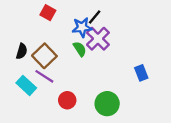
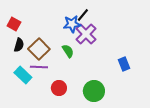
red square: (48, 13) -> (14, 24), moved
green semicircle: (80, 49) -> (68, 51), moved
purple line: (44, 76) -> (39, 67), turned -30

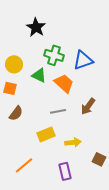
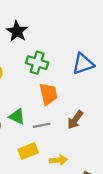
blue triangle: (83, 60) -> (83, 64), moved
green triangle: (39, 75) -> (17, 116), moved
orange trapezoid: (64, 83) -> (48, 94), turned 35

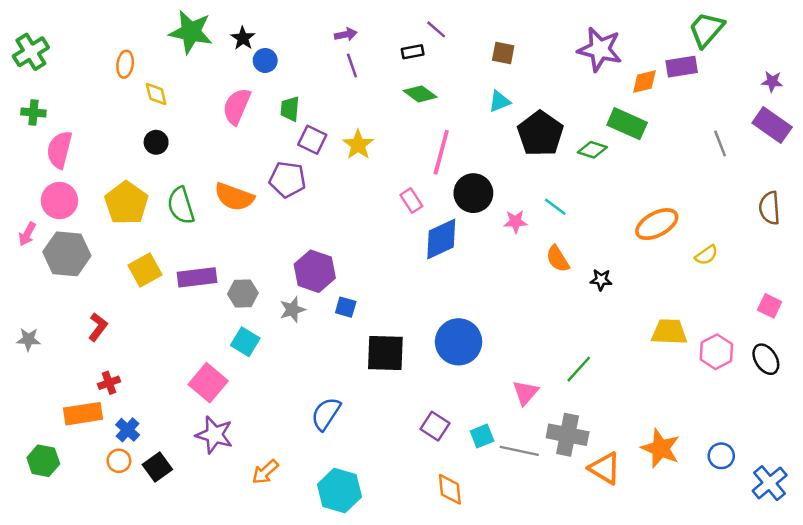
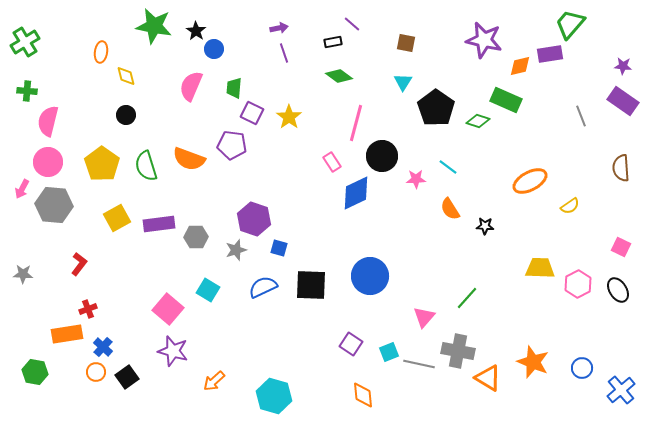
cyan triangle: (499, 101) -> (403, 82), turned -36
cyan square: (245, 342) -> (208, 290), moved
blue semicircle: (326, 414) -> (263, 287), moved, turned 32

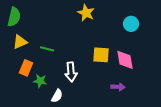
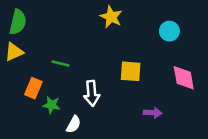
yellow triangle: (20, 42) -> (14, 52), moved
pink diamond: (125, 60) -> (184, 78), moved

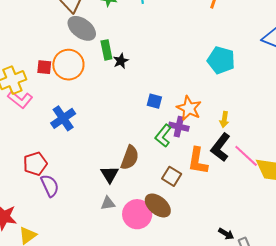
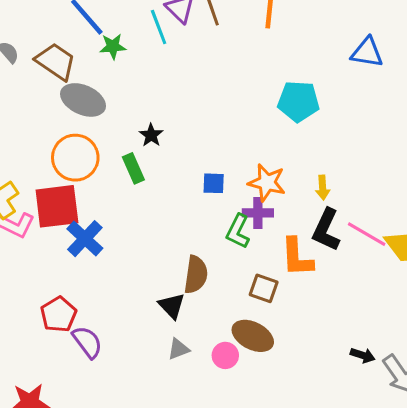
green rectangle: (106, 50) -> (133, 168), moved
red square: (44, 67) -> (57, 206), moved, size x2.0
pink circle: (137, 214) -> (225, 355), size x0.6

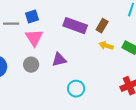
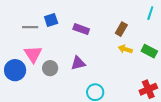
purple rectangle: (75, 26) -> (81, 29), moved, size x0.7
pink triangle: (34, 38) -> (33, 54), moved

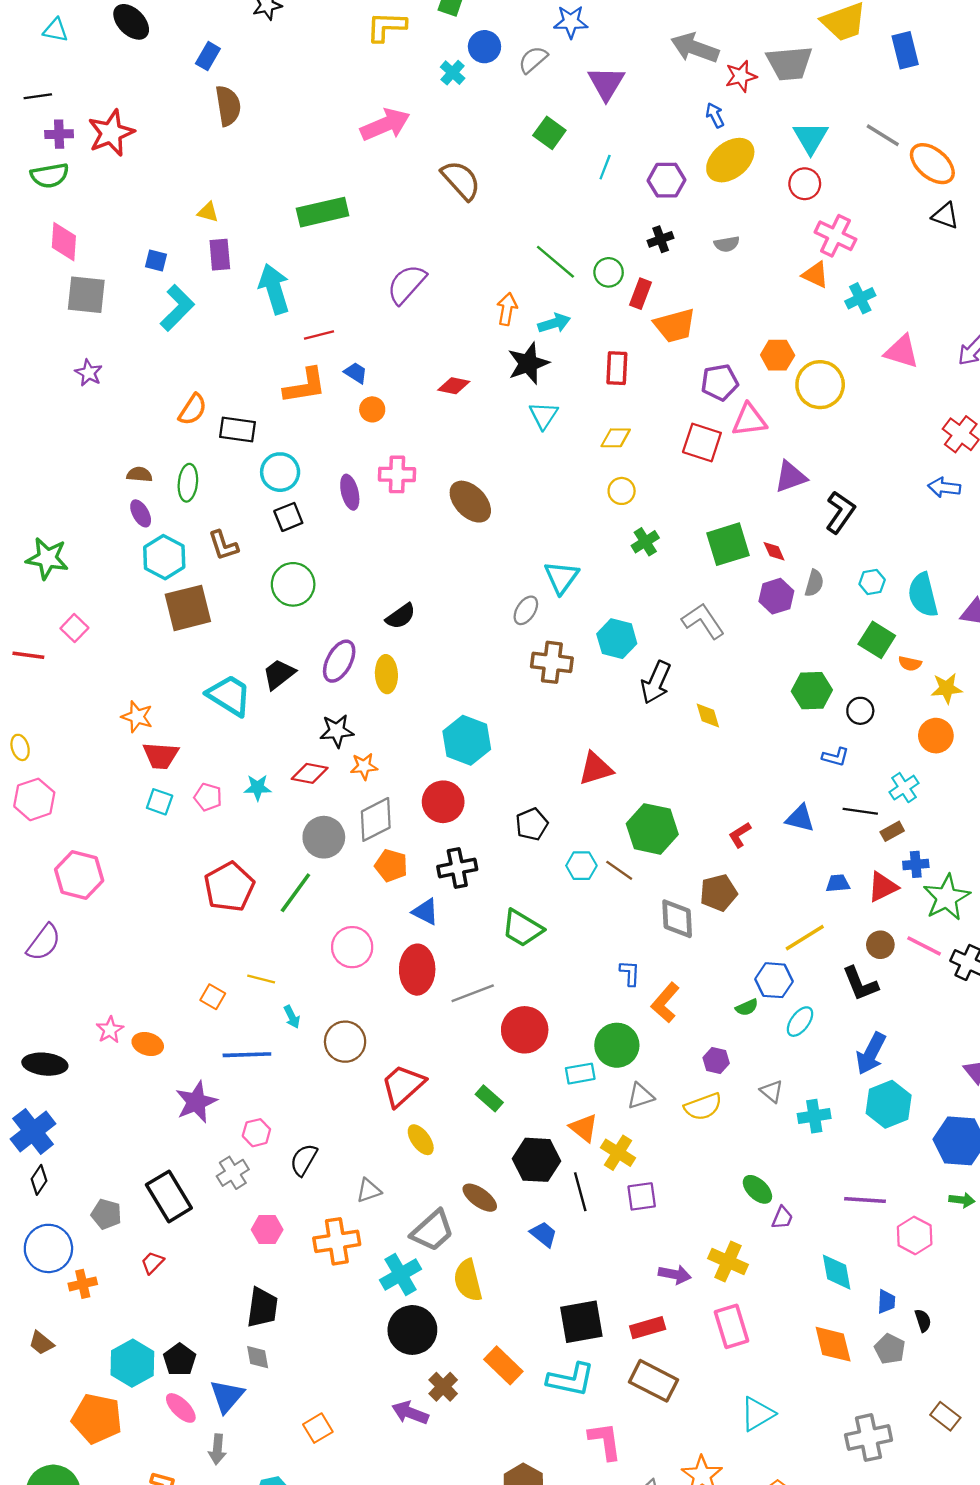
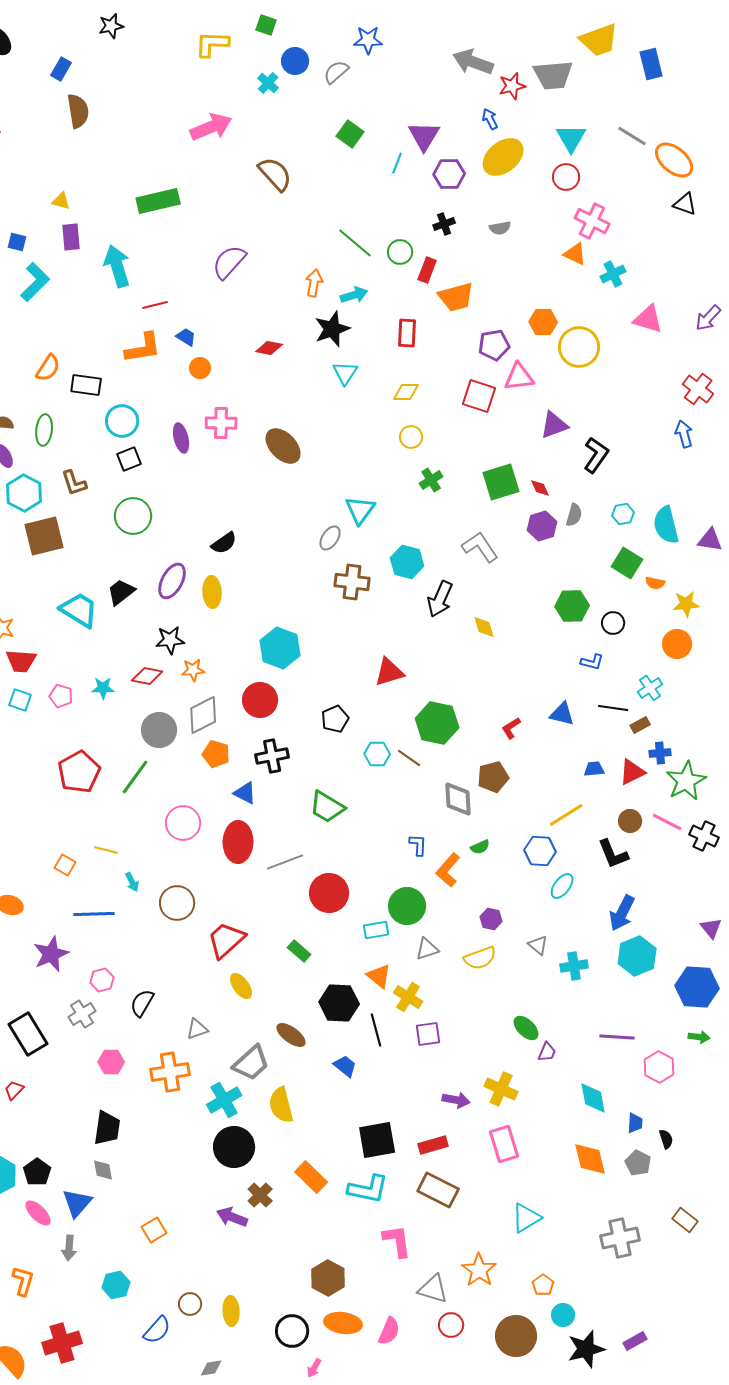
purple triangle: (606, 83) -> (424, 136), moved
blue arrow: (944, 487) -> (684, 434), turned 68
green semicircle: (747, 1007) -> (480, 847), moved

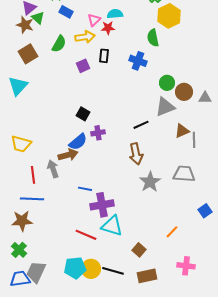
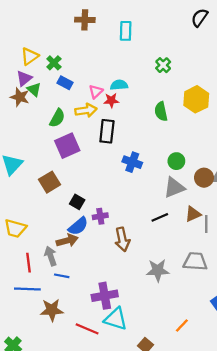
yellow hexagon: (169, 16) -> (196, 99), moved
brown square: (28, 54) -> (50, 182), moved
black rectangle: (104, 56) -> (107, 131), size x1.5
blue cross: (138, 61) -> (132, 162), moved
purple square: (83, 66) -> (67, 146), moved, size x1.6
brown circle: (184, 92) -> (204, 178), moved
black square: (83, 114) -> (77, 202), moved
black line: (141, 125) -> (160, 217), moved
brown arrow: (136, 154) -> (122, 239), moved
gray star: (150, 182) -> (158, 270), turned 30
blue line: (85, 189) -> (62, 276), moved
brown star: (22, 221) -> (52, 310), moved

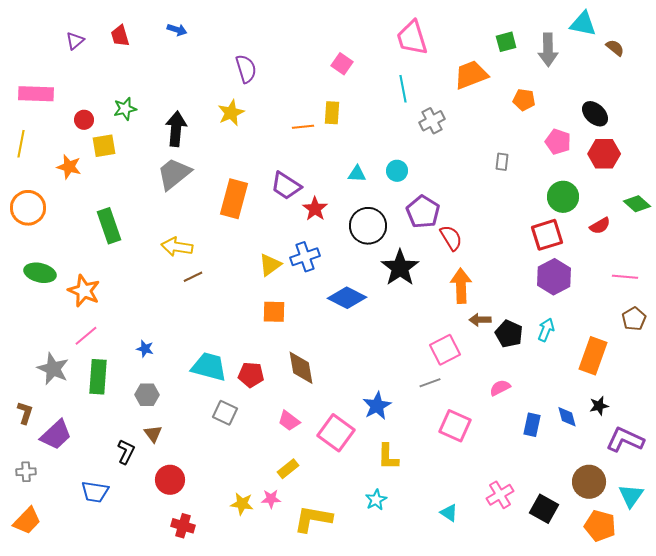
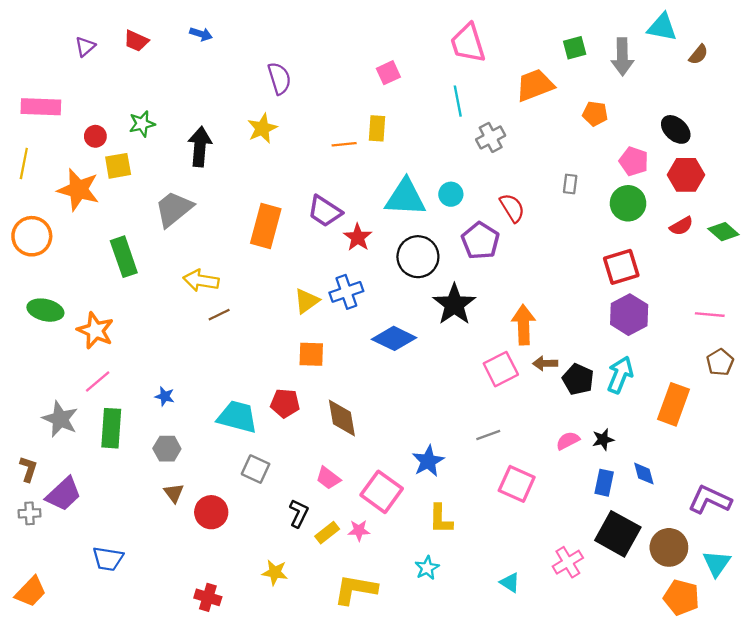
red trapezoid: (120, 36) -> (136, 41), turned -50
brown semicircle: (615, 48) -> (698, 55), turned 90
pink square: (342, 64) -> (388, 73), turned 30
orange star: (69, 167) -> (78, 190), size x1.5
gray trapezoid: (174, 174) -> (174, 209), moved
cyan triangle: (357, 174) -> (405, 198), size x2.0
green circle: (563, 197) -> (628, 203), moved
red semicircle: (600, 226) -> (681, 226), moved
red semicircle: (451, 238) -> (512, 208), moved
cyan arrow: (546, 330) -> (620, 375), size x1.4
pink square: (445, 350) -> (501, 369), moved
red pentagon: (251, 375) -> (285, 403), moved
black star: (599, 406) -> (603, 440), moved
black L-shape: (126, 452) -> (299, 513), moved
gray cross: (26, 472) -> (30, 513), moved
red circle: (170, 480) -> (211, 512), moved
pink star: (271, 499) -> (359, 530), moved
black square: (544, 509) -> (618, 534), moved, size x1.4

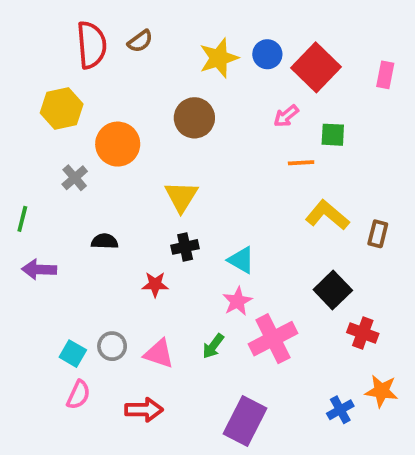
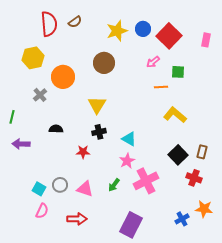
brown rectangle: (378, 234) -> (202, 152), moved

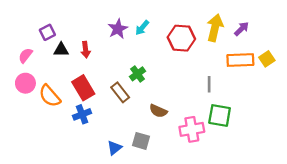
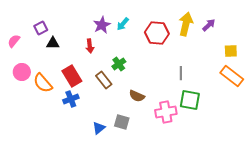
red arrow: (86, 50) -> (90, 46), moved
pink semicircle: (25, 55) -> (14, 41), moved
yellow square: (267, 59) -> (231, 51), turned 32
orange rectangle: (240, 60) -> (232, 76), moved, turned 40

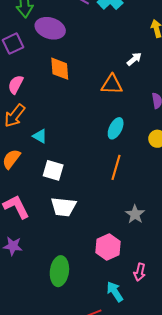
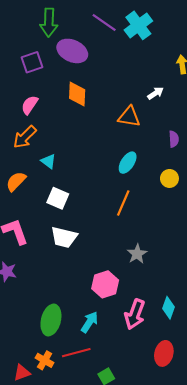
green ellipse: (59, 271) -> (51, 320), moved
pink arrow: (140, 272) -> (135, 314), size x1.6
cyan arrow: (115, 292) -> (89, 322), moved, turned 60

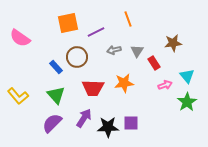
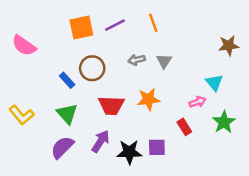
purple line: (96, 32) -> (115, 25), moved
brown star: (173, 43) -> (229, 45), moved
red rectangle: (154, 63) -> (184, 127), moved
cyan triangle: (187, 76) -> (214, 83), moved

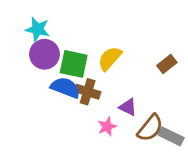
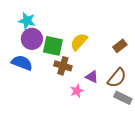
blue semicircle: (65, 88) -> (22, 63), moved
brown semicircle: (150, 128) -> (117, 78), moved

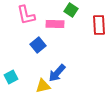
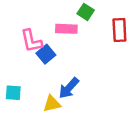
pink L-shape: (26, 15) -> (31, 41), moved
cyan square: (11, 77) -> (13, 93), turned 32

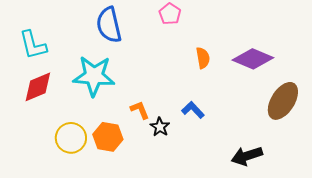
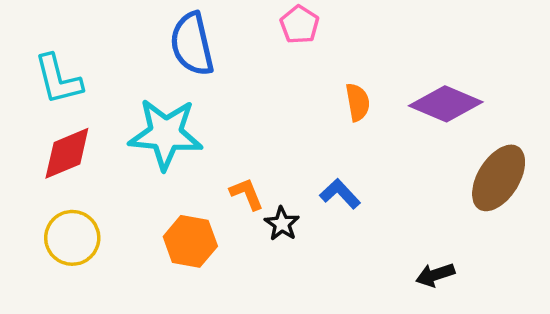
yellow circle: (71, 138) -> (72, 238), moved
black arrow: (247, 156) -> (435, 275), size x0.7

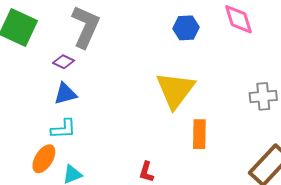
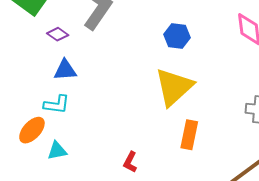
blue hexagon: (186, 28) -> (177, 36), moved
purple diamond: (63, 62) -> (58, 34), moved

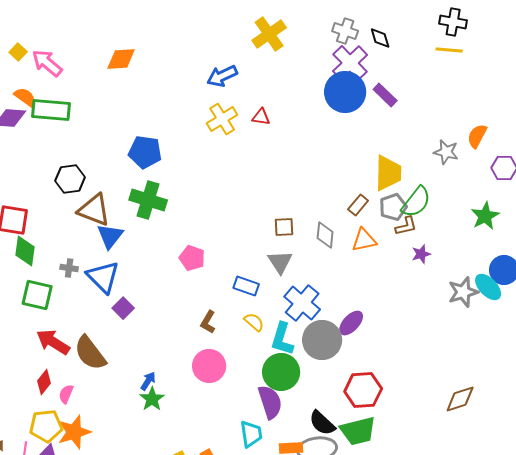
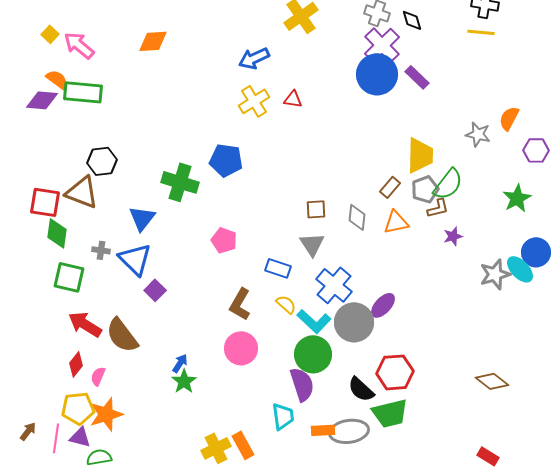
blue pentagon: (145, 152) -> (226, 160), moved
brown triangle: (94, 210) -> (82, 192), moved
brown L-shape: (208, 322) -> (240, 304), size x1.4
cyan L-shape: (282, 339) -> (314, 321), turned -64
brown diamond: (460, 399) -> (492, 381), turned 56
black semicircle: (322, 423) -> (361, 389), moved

Task prompt:
Select every line in the records above that contains the word "pentagon".

Result of the exercise:
red pentagon: (251, 375) -> (285, 403), moved
blue pentagon: (145, 152) -> (226, 160), moved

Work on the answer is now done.